**Activity**
Any picture must be dropped, but each line of the data should be duplicated exactly.

Object change listings:
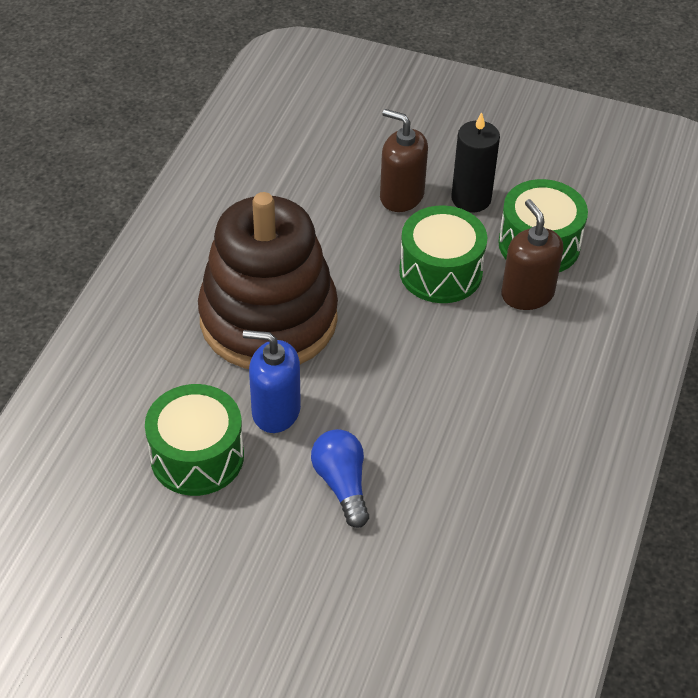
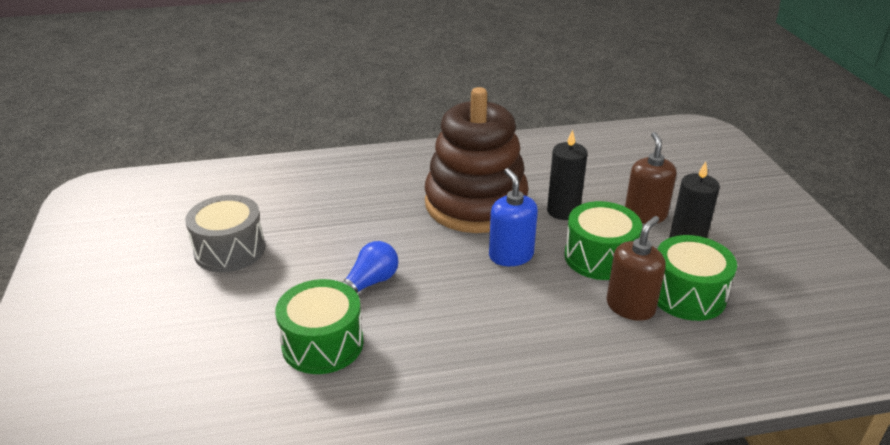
camera: 60 degrees right, 15 degrees down
(169, 599) = (230, 250): none -> grey drum
(197, 456) = (343, 219): green drum -> green drum (322, 344)
(275, 411) = (405, 234): blue soap dispenser -> blue soap dispenser (511, 255)
(343, 254) = (563, 211): none -> black candle

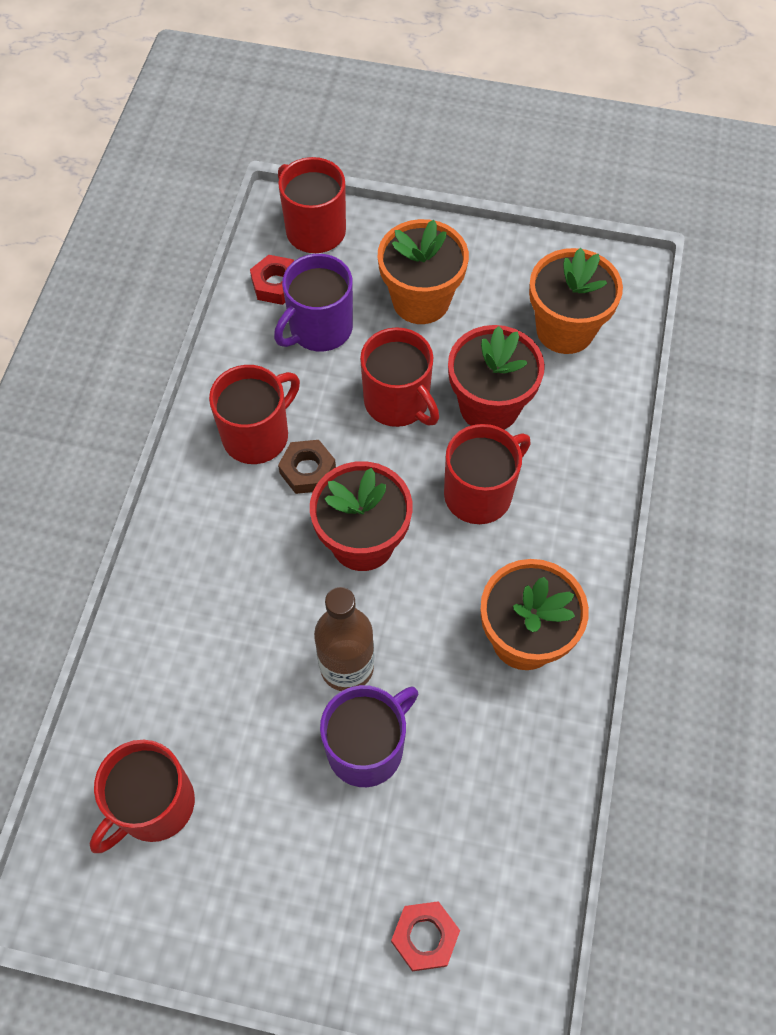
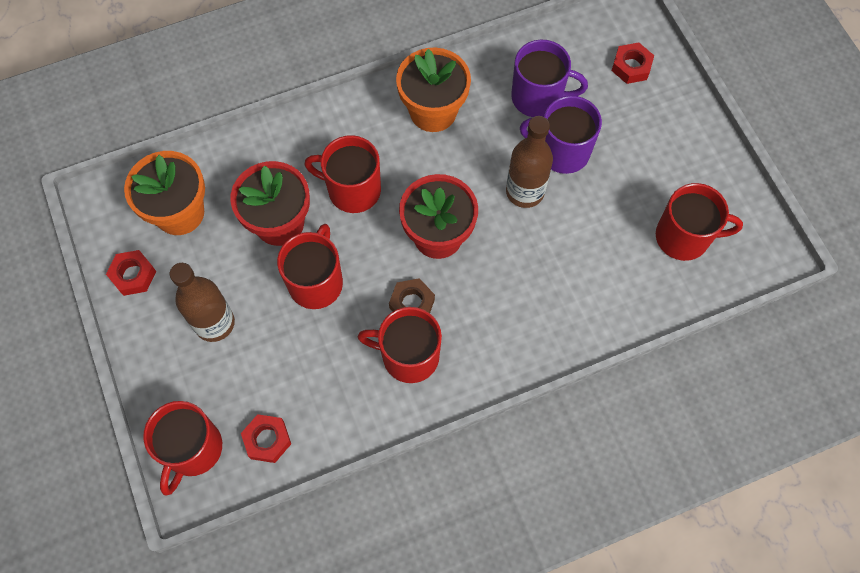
camera: 125 degrees left, 5 degrees up
(319, 329) = (288, 378): purple mug -> purple mug (538, 97)
(421, 301) = (214, 323): orange flower pot -> brown bottle
(521, 263) = (133, 275): none -> red nut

**Answer to the problem**
camera: 60 degrees right, 15 degrees down
(169, 599) = (230, 250): none -> grey drum
(197, 456) = (343, 219): green drum -> green drum (322, 344)
(275, 411) = (405, 234): blue soap dispenser -> blue soap dispenser (511, 255)
(343, 254) = (563, 211): none -> black candle

camera: 125 degrees left, 5 degrees up
(319, 329) = (288, 378): purple mug -> purple mug (538, 97)
(421, 301) = (214, 323): orange flower pot -> brown bottle
(521, 263) = (133, 275): none -> red nut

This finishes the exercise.